(Entries taken from a collection)
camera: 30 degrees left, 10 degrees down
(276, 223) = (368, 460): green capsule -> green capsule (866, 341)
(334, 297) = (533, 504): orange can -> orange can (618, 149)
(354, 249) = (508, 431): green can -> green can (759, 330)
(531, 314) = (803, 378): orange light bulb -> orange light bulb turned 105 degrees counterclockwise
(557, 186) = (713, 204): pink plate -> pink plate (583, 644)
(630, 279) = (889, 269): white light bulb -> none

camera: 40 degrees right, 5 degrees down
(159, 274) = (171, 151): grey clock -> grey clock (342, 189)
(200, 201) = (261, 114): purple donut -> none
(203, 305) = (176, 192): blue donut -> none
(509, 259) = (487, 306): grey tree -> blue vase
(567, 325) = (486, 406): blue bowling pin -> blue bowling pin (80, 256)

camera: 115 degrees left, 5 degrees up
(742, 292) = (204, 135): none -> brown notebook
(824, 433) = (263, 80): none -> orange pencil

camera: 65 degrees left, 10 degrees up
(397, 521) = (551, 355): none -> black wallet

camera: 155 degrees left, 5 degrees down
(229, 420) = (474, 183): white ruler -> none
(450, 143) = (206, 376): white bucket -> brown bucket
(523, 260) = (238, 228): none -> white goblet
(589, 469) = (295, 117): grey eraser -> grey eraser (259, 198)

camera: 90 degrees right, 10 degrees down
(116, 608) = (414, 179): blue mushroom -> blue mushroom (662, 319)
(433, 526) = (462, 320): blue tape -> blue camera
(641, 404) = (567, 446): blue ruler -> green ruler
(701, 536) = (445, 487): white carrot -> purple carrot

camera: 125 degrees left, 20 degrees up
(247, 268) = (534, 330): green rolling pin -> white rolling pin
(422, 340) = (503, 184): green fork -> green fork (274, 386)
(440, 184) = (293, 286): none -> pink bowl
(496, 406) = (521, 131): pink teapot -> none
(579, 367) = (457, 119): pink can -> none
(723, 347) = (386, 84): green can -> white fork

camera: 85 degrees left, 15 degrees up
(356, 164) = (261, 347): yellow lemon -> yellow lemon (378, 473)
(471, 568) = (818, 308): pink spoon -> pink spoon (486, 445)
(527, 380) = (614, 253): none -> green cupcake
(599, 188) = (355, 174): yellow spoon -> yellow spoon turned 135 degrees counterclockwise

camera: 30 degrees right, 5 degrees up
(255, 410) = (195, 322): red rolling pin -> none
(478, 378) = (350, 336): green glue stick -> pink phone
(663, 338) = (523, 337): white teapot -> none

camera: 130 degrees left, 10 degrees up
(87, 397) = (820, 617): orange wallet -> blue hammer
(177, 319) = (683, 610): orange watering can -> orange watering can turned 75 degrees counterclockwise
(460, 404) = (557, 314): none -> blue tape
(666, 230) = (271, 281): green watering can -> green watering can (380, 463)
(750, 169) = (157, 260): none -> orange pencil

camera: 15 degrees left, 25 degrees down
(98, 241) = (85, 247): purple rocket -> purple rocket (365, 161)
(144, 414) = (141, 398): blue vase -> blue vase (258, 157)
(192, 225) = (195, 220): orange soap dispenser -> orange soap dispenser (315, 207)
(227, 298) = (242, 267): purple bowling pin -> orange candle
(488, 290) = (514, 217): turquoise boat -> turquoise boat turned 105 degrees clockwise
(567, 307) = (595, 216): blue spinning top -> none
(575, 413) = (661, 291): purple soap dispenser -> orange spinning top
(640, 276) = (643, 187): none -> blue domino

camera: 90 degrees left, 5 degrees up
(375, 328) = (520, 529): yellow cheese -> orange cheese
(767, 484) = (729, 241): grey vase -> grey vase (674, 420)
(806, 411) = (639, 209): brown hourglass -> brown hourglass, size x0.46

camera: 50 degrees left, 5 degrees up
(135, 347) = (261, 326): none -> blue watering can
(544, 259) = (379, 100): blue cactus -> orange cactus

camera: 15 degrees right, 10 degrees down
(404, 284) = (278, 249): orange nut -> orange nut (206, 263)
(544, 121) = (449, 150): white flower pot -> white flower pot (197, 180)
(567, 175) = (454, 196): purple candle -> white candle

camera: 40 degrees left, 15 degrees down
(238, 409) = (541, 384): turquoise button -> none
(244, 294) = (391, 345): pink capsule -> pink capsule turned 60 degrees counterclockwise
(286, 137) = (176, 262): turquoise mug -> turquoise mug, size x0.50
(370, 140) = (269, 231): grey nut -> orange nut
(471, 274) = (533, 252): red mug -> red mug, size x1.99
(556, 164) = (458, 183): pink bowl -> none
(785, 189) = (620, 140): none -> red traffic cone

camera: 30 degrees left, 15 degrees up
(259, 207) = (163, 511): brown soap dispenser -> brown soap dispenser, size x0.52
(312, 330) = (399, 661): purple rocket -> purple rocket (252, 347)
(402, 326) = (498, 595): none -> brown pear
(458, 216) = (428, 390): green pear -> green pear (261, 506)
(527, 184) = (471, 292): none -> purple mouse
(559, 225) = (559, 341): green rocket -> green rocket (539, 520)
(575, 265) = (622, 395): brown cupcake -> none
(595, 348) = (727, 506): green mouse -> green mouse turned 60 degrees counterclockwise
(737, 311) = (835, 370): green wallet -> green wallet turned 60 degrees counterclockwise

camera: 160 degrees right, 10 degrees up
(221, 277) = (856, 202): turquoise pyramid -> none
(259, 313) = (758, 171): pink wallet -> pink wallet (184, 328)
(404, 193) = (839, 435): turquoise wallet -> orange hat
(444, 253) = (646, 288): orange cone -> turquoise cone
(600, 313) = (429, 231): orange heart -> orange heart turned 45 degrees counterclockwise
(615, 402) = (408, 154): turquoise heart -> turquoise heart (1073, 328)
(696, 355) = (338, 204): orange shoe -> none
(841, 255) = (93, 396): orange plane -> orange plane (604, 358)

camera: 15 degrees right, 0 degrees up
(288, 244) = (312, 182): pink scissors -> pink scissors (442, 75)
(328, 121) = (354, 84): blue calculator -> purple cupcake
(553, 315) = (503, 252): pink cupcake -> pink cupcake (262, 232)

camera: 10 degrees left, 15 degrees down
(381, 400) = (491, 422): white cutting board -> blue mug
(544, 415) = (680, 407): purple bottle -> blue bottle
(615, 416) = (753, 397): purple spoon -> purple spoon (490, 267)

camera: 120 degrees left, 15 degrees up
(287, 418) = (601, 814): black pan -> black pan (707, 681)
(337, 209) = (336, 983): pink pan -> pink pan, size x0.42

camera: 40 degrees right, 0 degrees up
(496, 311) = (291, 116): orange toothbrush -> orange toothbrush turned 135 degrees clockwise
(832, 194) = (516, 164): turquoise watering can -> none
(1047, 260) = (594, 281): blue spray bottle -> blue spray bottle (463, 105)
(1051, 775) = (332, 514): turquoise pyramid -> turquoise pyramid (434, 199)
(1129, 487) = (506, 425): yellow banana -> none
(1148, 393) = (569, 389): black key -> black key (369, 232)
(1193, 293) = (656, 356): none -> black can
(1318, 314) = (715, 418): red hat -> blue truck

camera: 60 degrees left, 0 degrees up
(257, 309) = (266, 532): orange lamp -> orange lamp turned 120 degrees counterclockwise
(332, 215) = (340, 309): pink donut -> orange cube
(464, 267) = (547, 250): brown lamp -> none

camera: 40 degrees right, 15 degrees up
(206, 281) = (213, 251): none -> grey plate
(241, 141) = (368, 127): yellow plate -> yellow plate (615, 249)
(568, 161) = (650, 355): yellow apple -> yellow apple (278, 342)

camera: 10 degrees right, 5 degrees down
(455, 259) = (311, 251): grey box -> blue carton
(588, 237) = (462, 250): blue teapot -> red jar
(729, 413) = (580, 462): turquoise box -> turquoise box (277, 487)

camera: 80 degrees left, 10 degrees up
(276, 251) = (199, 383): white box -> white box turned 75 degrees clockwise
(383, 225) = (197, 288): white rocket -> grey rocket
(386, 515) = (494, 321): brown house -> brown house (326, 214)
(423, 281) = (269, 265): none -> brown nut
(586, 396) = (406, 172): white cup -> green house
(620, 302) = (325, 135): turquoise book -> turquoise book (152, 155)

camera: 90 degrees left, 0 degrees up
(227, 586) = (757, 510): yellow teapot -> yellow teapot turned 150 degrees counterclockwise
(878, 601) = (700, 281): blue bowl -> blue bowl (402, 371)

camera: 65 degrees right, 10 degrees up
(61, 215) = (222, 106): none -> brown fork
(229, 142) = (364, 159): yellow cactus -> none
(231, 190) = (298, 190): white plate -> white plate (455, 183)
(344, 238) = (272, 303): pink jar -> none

What is being asked >> If a line in the entries includes the word "right", copy that line out.

Solution to this problem >>
camera: 40 degrees right, 5 degrees down
camera: 90 degrees right, 10 degrees down
camera: 30 degrees right, 5 degrees up
camera: 15 degrees right, 10 degrees down
camera: 160 degrees right, 10 degrees up
camera: 15 degrees right, 0 degrees up
camera: 40 degrees right, 0 degrees up
camera: 40 degrees right, 15 degrees up
camera: 10 degrees right, 5 degrees down
camera: 65 degrees right, 10 degrees up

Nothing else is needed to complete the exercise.